# Action item:
Every line of the data below is to be retyped exactly.

::: Entries shown :::

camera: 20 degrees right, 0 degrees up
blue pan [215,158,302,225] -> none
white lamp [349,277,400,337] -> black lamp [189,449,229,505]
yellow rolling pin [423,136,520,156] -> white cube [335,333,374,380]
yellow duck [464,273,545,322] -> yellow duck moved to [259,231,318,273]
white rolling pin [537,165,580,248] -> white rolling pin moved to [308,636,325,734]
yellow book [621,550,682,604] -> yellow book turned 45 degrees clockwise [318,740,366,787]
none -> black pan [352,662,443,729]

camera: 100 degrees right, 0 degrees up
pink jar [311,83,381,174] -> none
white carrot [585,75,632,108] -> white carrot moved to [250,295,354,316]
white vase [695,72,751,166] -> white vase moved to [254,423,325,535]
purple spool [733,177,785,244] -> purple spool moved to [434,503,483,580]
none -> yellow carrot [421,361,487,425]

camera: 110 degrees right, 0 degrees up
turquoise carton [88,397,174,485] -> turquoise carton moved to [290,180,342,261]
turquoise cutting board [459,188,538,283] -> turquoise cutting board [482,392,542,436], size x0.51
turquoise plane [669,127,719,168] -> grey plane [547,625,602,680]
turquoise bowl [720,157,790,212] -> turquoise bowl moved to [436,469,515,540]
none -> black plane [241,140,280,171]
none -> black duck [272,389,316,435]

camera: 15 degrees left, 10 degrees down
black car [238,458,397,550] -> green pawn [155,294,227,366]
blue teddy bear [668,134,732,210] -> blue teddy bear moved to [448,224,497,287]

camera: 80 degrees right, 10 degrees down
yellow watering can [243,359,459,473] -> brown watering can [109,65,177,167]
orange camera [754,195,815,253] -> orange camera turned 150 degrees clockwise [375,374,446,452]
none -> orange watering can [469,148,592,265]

:::

# Task result:
camera: 20 degrees right, 0 degrees up
blue pan [215,158,302,225] -> none
white lamp [349,277,400,337] -> black lamp [189,449,229,505]
yellow rolling pin [423,136,520,156] -> white cube [335,333,374,380]
yellow duck [464,273,545,322] -> yellow duck moved to [259,231,318,273]
white rolling pin [537,165,580,248] -> white rolling pin moved to [308,636,325,734]
yellow book [621,550,682,604] -> yellow book turned 45 degrees clockwise [318,740,366,787]
none -> black pan [352,662,443,729]

camera: 100 degrees right, 0 degrees up
pink jar [311,83,381,174] -> none
white carrot [585,75,632,108] -> white carrot moved to [250,295,354,316]
white vase [695,72,751,166] -> white vase moved to [254,423,325,535]
purple spool [733,177,785,244] -> purple spool moved to [434,503,483,580]
none -> yellow carrot [421,361,487,425]

camera: 110 degrees right, 0 degrees up
turquoise carton [88,397,174,485] -> turquoise carton moved to [290,180,342,261]
turquoise cutting board [459,188,538,283] -> turquoise cutting board [482,392,542,436], size x0.51
turquoise plane [669,127,719,168] -> grey plane [547,625,602,680]
turquoise bowl [720,157,790,212] -> turquoise bowl moved to [436,469,515,540]
none -> black plane [241,140,280,171]
none -> black duck [272,389,316,435]

camera: 15 degrees left, 10 degrees down
black car [238,458,397,550] -> green pawn [155,294,227,366]
blue teddy bear [668,134,732,210] -> blue teddy bear moved to [448,224,497,287]

camera: 80 degrees right, 10 degrees down
yellow watering can [243,359,459,473] -> brown watering can [109,65,177,167]
orange camera [754,195,815,253] -> orange camera turned 150 degrees clockwise [375,374,446,452]
none -> orange watering can [469,148,592,265]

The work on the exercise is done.